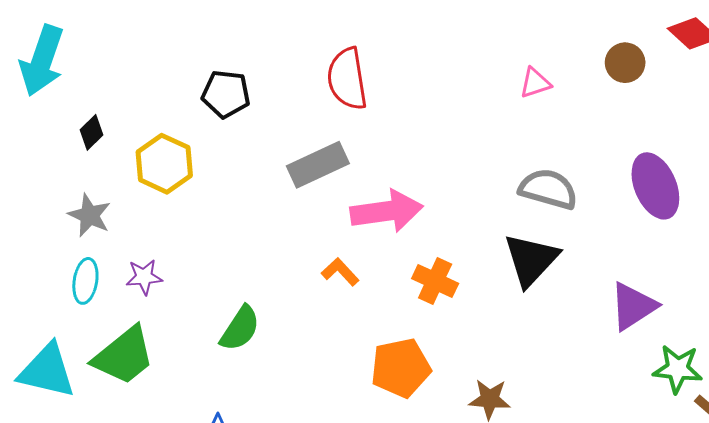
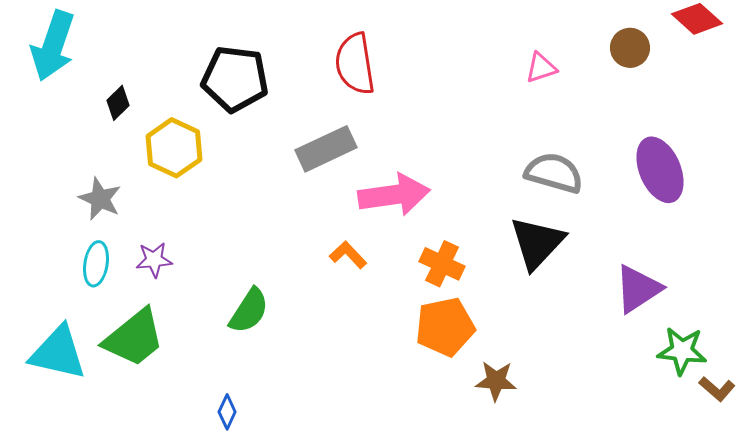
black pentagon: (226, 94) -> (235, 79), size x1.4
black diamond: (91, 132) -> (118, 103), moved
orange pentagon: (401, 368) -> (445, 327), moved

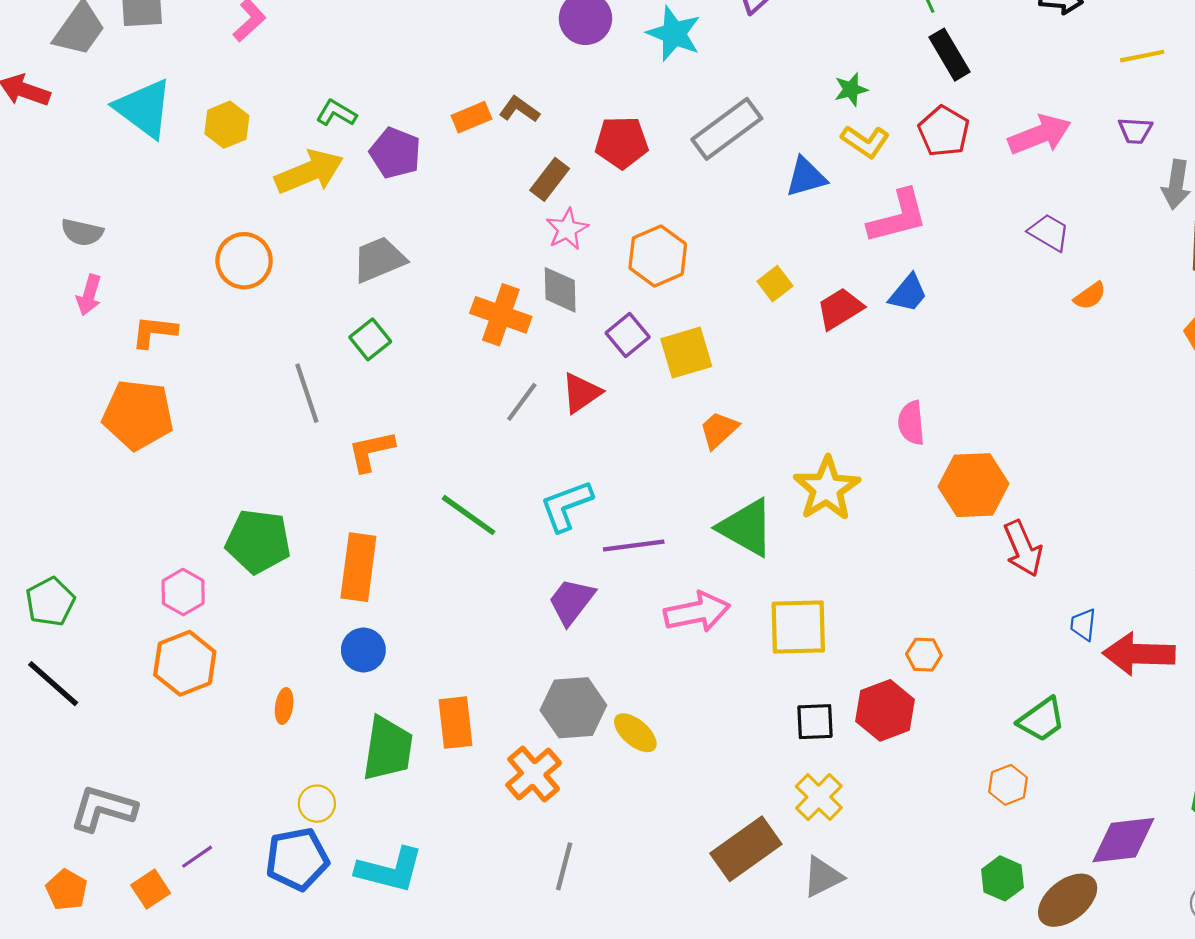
==
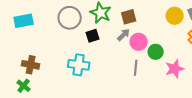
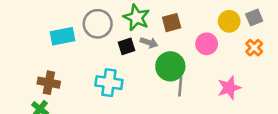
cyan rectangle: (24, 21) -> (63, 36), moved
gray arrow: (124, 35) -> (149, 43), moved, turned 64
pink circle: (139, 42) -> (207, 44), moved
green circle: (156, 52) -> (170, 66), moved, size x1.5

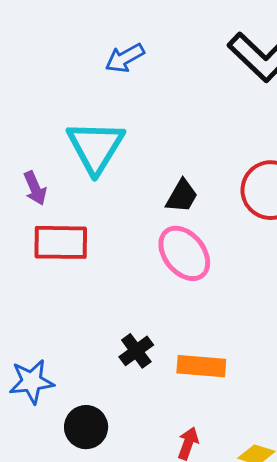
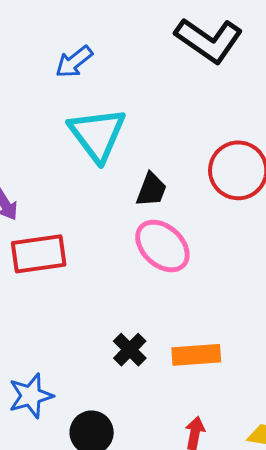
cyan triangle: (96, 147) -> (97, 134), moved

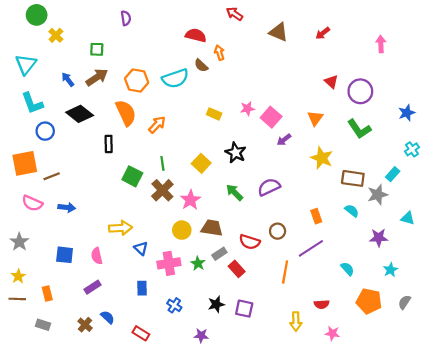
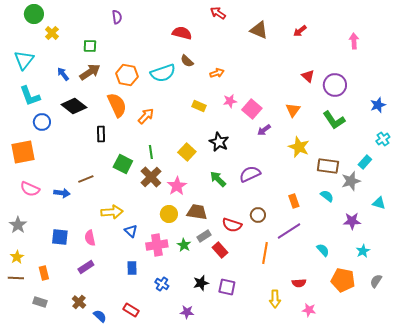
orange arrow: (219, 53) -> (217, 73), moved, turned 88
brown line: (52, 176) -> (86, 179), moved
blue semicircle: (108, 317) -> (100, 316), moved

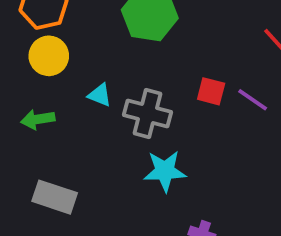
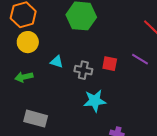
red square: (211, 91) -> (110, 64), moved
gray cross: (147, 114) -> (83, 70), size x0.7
* * *
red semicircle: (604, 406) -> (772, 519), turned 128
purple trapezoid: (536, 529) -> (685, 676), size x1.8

▶ _Task_: Determine how many lines in the records include the word "pentagon", and reply with that number alone.

▶ _Result for this task_: 2